---------- Given information ----------
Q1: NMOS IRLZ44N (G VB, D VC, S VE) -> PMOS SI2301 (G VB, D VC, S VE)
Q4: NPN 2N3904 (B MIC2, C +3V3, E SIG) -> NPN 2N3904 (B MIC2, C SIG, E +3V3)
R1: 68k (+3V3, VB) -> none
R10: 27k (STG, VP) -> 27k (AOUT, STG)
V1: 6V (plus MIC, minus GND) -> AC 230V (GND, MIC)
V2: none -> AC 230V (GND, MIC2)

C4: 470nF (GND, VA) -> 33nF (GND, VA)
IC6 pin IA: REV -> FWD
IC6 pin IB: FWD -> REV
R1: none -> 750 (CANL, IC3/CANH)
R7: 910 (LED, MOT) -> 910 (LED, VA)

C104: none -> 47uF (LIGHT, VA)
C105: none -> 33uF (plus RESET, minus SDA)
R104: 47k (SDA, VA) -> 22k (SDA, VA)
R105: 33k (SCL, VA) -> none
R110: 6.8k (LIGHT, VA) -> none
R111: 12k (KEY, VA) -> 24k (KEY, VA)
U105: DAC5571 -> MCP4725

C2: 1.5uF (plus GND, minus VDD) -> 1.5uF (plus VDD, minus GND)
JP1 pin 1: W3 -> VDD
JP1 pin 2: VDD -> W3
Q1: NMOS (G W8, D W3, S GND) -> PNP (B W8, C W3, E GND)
----------
| Task to carry out |
Give back each line above exactly as written.

| Task result |
Q1: NMOS IRLZ44N (G VB, D VC, S VE) -> PMOS SI2301 (G VB, D VC, S VE)
Q4: NPN 2N3904 (B MIC2, C +3V3, E SIG) -> NPN 2N3904 (B MIC2, C SIG, E +3V3)
R1: 68k (+3V3, VB) -> none
R10: 27k (STG, VP) -> 27k (AOUT, STG)
V1: 6V (plus MIC, minus GND) -> AC 230V (GND, MIC)
V2: none -> AC 230V (GND, MIC2)

C4: 470nF (GND, VA) -> 33nF (GND, VA)
IC6 pin IA: REV -> FWD
IC6 pin IB: FWD -> REV
R1: none -> 750 (CANL, IC3/CANH)
R7: 910 (LED, MOT) -> 910 (LED, VA)

C104: none -> 47uF (LIGHT, VA)
C105: none -> 33uF (plus RESET, minus SDA)
R104: 47k (SDA, VA) -> 22k (SDA, VA)
R105: 33k (SCL, VA) -> none
R110: 6.8k (LIGHT, VA) -> none
R111: 12k (KEY, VA) -> 24k (KEY, VA)
U105: DAC5571 -> MCP4725

C2: 1.5uF (plus GND, minus VDD) -> 1.5uF (plus VDD, minus GND)
JP1 pin 1: W3 -> VDD
JP1 pin 2: VDD -> W3
Q1: NMOS (G W8, D W3, S GND) -> PNP (B W8, C W3, E GND)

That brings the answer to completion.